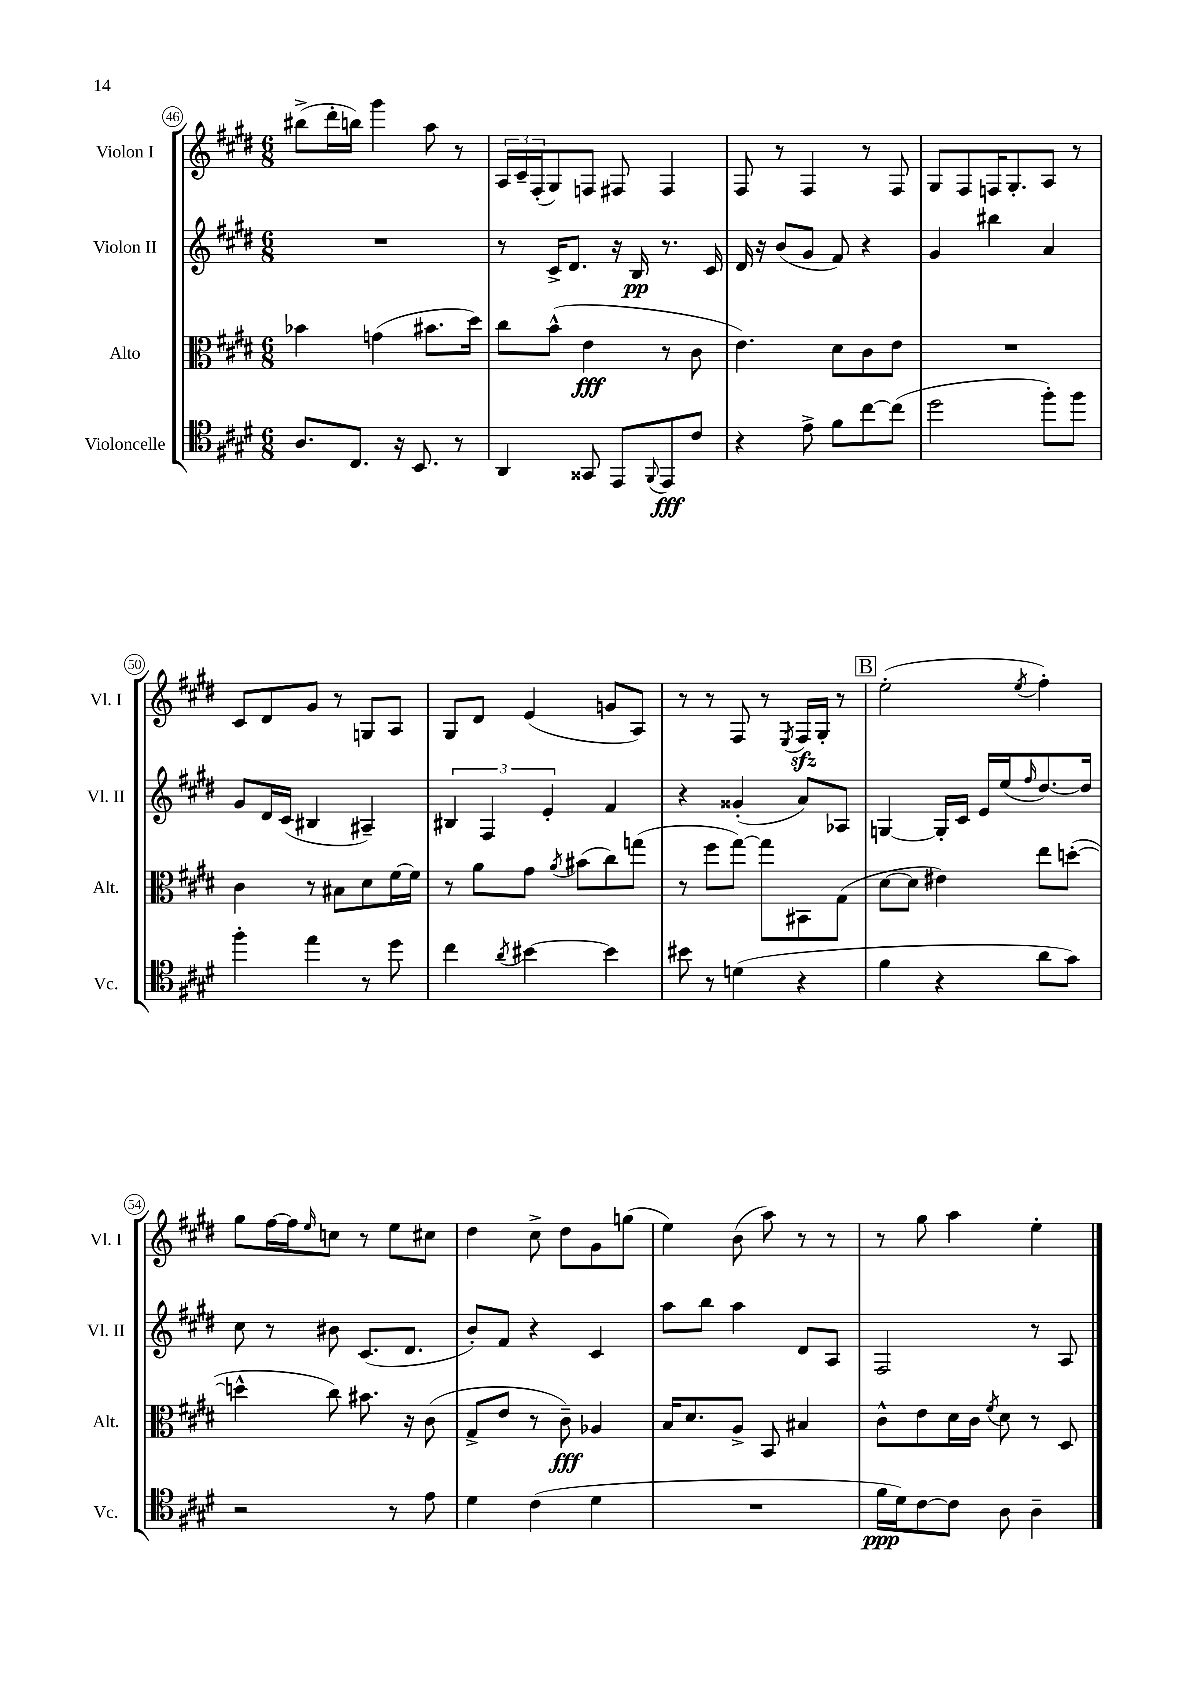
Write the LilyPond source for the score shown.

<<
\new StaffGroup <<
\new Staff = "s0" \with { instrumentName = "Violon I" shortInstrumentName = "Vl. I" } {
    \clef treble \key e \major \numericTimeSignature \time 6/8
    bis''8->( dis'''16-. b''16) gis'''4 a''8 r8 |
    \tuplet 3/2 { a16 cis'16-- fis16-.( } gis8) f8 fis8 fis4 |
    fis8 r8 fis4 r8 fis8 |
    gis8 fis8 f16 gis8.-. a8 r8 |
    cis'8 dis'8 gis'8 r8 g8 a8 |
    gis8 dis'8 e'4( g'8 a8) |
    r8 r8 fis8 r8 \acciaccatura { e8 } fis16\sfz gis16-. r8 |
    \mark \markup { \box "B" } e''2-.( \acciaccatura { e''8 } fis''4-.) |
    gis''8 fis''16~ fis''16 \grace { e''16 } c''8 r8 e''8 cis''8 |
    dis''4 cis''8-> dis''8 gis'8 g''8( |
    e''4) b'8( a''8) r8 r8 |
    r8 gis''8 a''4 e''4-. \bar "|." |
}
\new Staff = "s1" \with { instrumentName = "Violon II" shortInstrumentName = "Vl. II" } {
    \clef treble \key e \major \numericTimeSignature \time 6/8
    R2. |
    r8 cis'16-> dis'8. r16 b16\pp r8. cis'16 |
    dis'16 r16 b'8( gis'8 fis'8) r4 |
    gis'4 bis''4 a'4 |
    gis'8 dis'16 cis'16( bis4 ais4--) |
    \tuplet 3/2 { bis4 fis4 e'4-. } fis'4 |
    r4 gisis'4-.( a'8) aes8 |
    \mark \markup { \box "B" } g4~ g16-. cis'16 e'16 e''16( \grace { fis''16 } dis''8.~) dis''16 |
    cis''8 r8 bis'8 cis'8.( dis'8. |
    b'8-.) fis'8 r4 cis'4 |
    a''8 b''8 a''4 dis'8 a8 |
    fis2 r8 a8 \bar "|." |
}
\new Staff = "s2" \with { instrumentName = "Alto" shortInstrumentName = "Alt." } {
    \clef alto \key e \major \numericTimeSignature \time 6/8
    bes'4 g'4( bis'8. dis''16) |
    cis''8 b'8-^( e'4\fff r8 cis'8 |
    e'4.) dis'8 cis'8 e'8 |
    R2. |
    cis'4 r8 bis8 dis'8 fis'16~ fis'16 |
    r8 a'8 gis'8 \acciaccatura { a'8 } bis'8( cis''8) g''8( |
    r8 fis''8 gis''8~) gis''8 bis,8 gis8( |
    \mark \markup { \box "B" } dis'8~ dis'8 eis'4) e''8 d''8~-.( |
    d''4-^ cis''8) bis'8. r16 cis'8( |
    gis8-> e'8 r8 cis'8--\fff) aes4 |
    b16 dis'8. a8-> b,8 bis4 |
    cis'8-^ e'8 dis'16 cis'16 \acciaccatura { fis'8 } dis'8 r8 dis8 \bar "|." |
}
\new Staff = "s3" \with { instrumentName = "Violoncelle" shortInstrumentName = "Vc." } {
    \clef tenor \key e \major \numericTimeSignature \time 6/8
    a8. cis8. r16 b,8. r8 |
    a,4 gisis,8 e,8 \appoggiatura { fis,8 } e,8\fff cis'8 |
    r4 e'8-> fis'8 cis''8~ cis''8( |
    dis''2 fis''8-.) fis''8 |
    fis''4-. e''4 r8 dis''8 |
    cis''4 \acciaccatura { a'8 } bis'4~ bis'4 |
    bis'8 r8 d'4( r4 |
    \mark \markup { \box "B" } fis'4 r4 a'8 gis'8) |
    r2 r8 e'8 |
    dis'4 cis'4( dis'4 |
    R2. |
    fis'16\ppp dis'16) cis'8~ cis'8 a8 a4-- \bar "|." |
}
>>
>>
\layout { \context { \Score currentBarNumber = #46 \override BarNumber.stencil = #(make-stencil-circler 0.1 0.3 ly:text-interface::print) } }
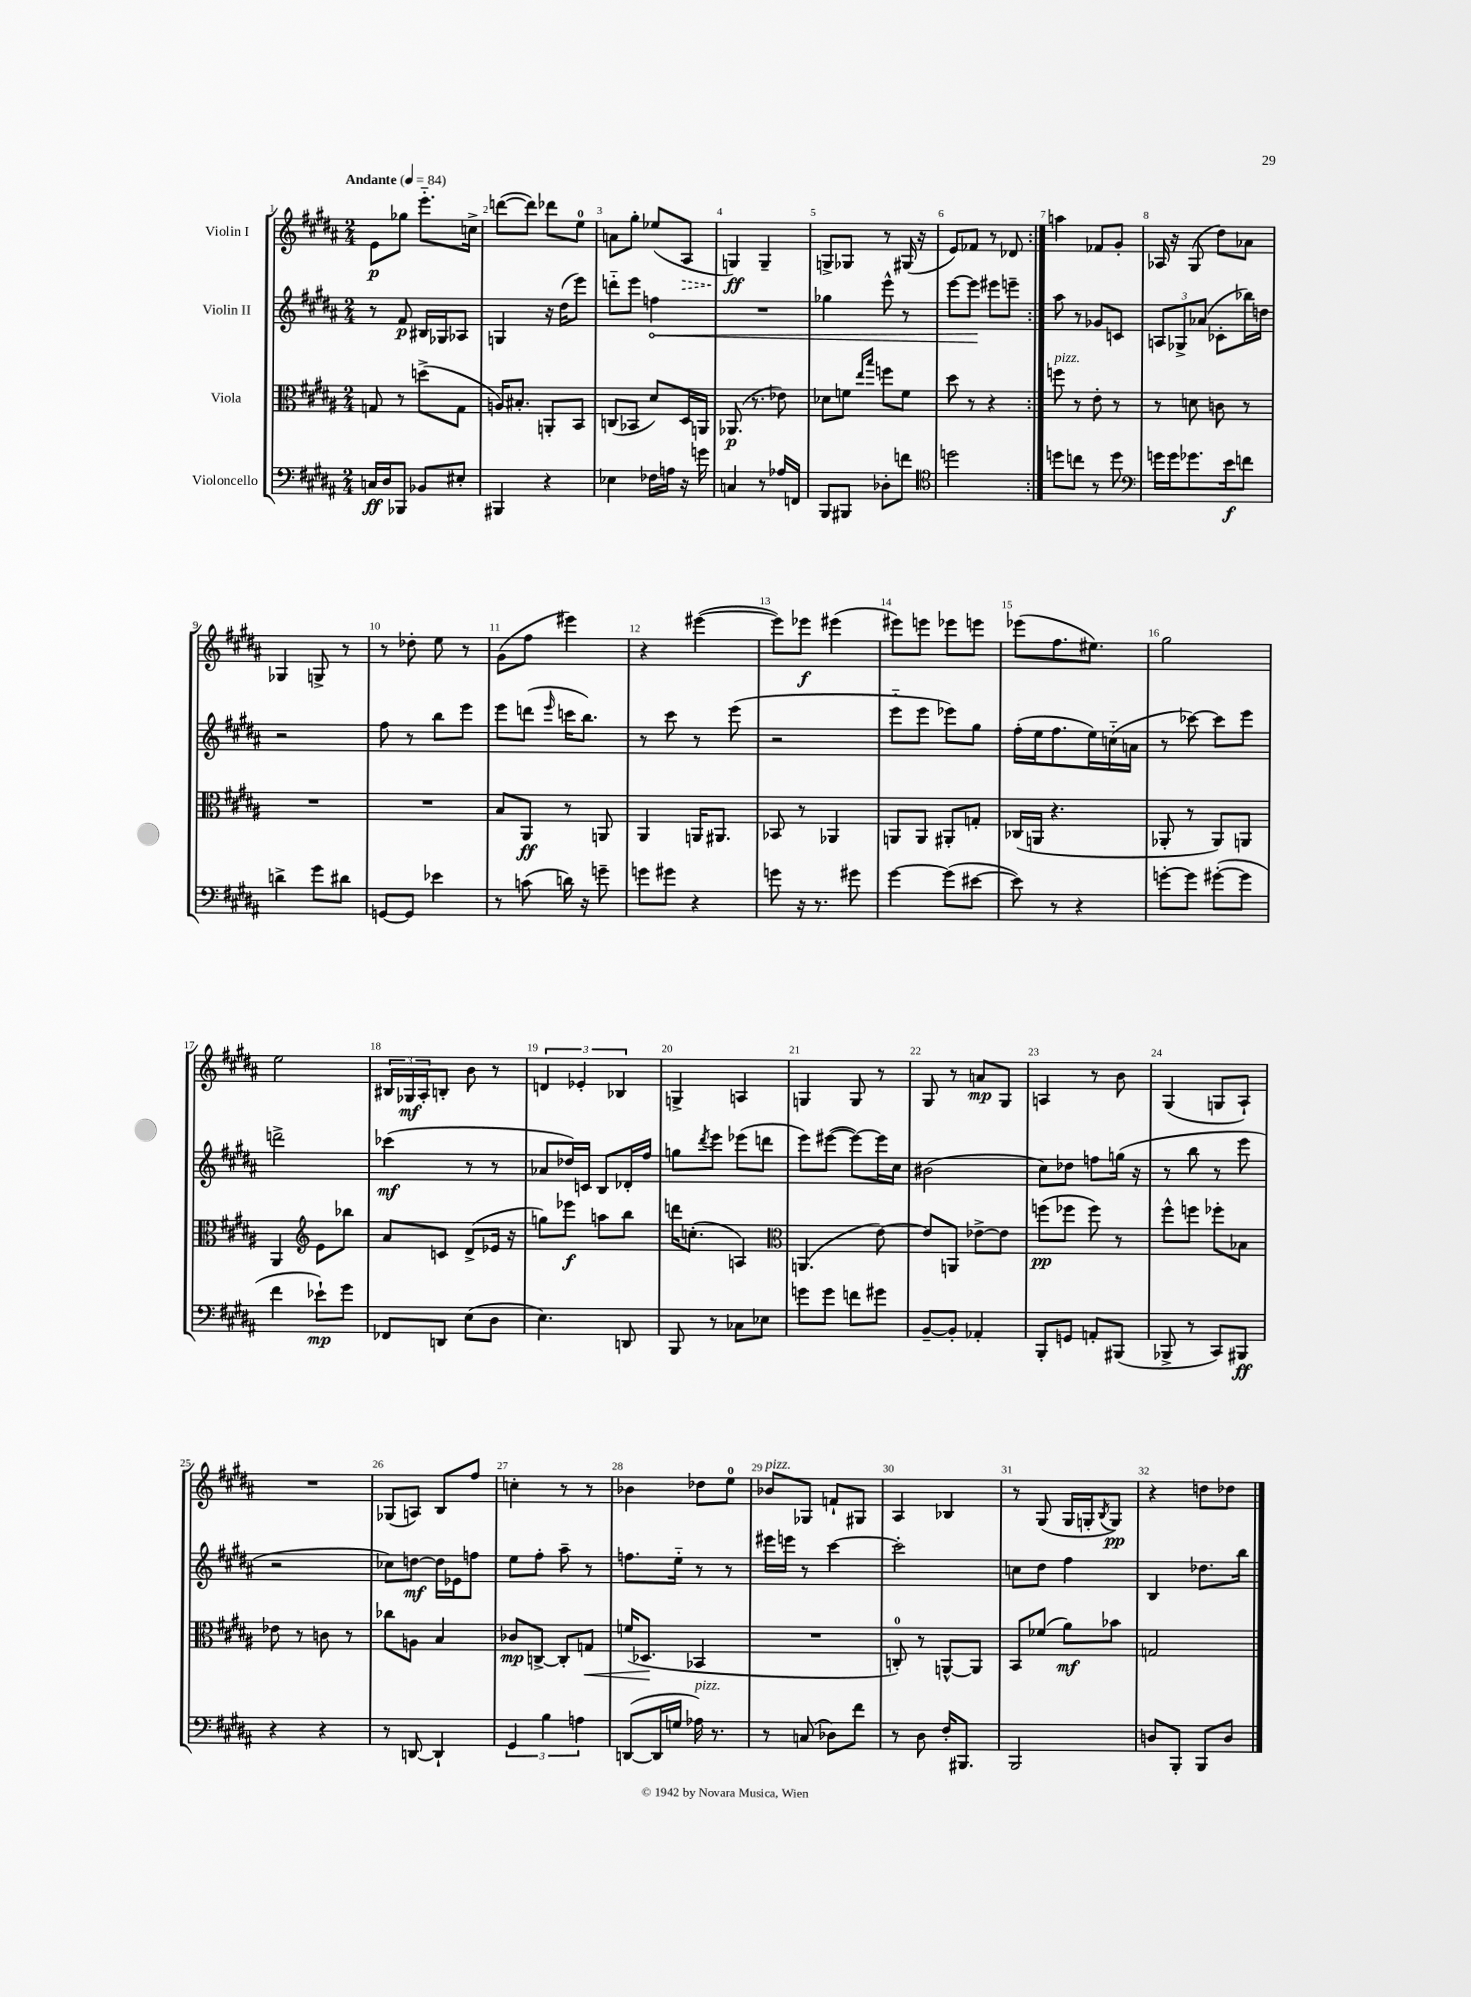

_Goal_:
Which lines in the items above contain the string "instrumentName"? Gather every one of them, treating uppercase and lowercase letters as different.

_Response for this exercise_:
\new Staff = "s0" \with { instrumentName = "Violon I" shortInstrumentName = "Vl. I" } {
\new Staff = "s1" \with { instrumentName = "Violon II" shortInstrumentName = "Vl. II" } {
\new Staff = "s2" \with { instrumentName = "Alto" shortInstrumentName = "Alt." } {
\new Staff = "s3" \with { instrumentName = "Violoncelle" shortInstrumentName = "Vc." } {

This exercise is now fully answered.